──────── RECORDED INFORMATION

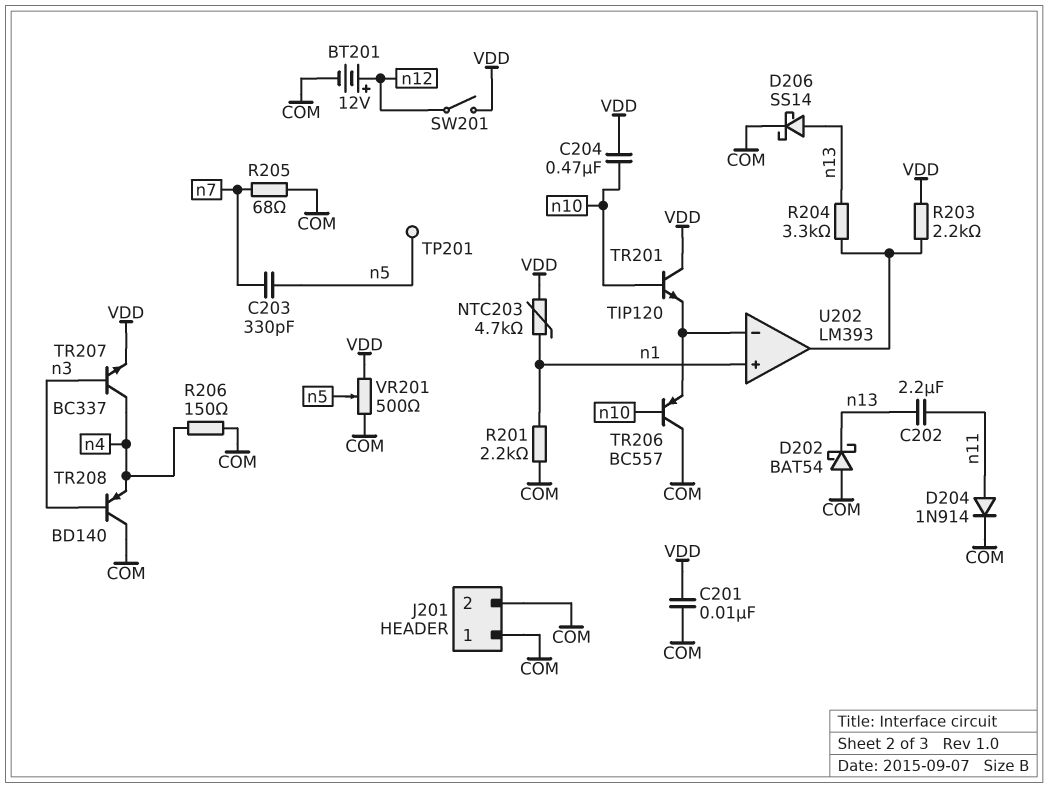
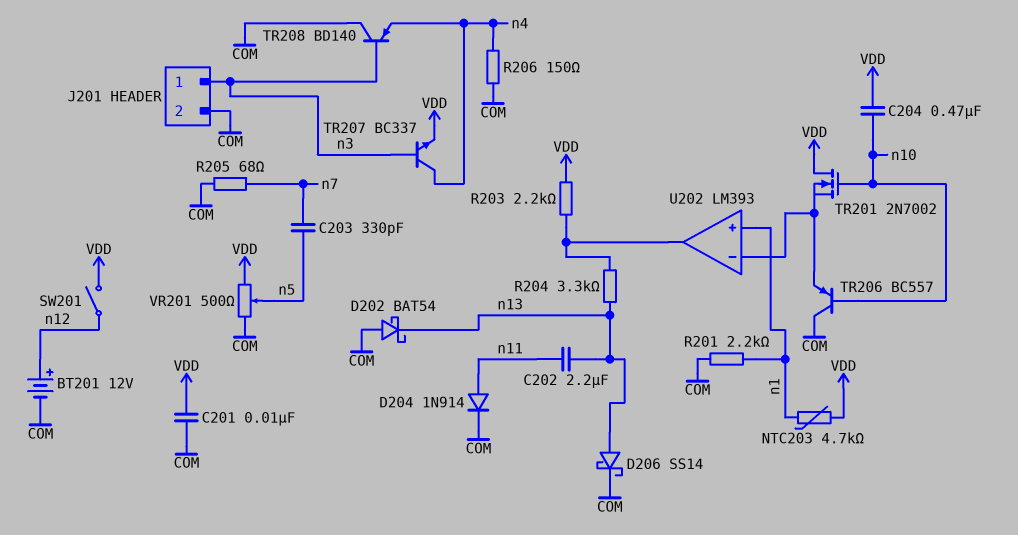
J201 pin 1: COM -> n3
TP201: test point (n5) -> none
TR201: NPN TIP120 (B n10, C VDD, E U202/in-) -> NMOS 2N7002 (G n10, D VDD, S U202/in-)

────────────────
──────── RECORDED INFORMATION

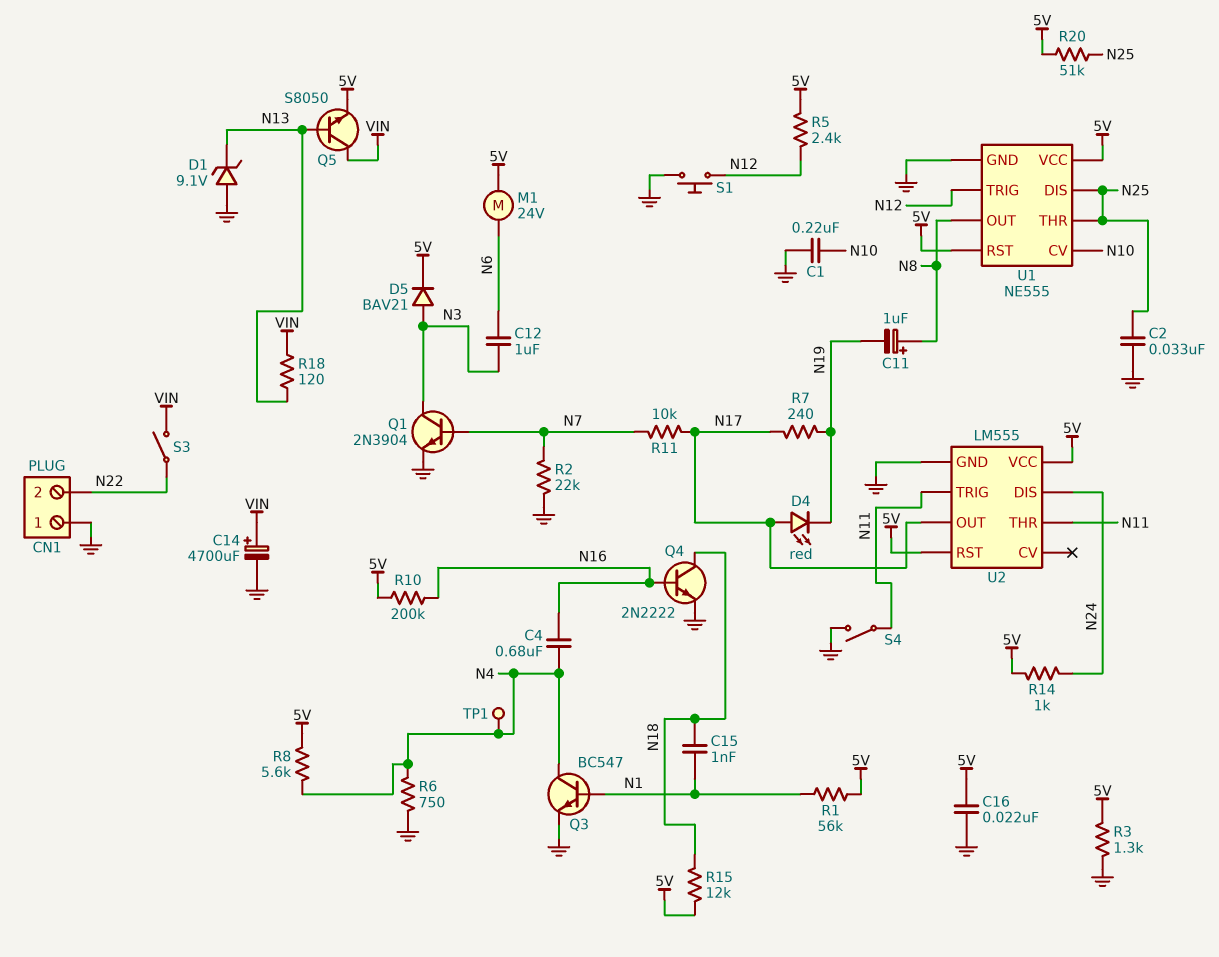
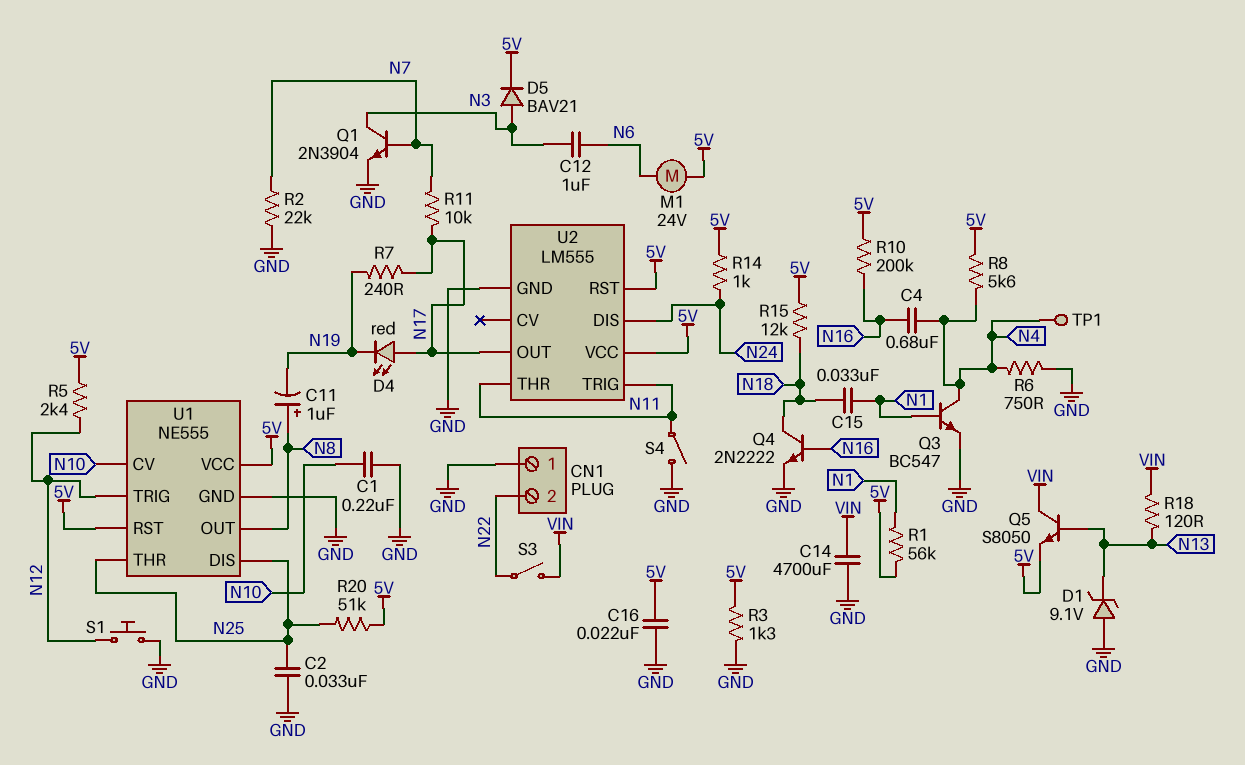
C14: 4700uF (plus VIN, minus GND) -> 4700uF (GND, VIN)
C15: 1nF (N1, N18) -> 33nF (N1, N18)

────────────────

▶ _TASK DESCRIPTION_: Reproduce, exactly as they stand in the data above, the lines from the one that holds "J201 pin 1: COM -> n3" to the one that holds "TR201: NPN TIP120", inclusive.

▶ _OUTPUT FOR THIS TASK_:
J201 pin 1: COM -> n3
TP201: test point (n5) -> none
TR201: NPN TIP120 (B n10, C VDD, E U202/in-) -> NMOS 2N7002 (G n10, D VDD, S U202/in-)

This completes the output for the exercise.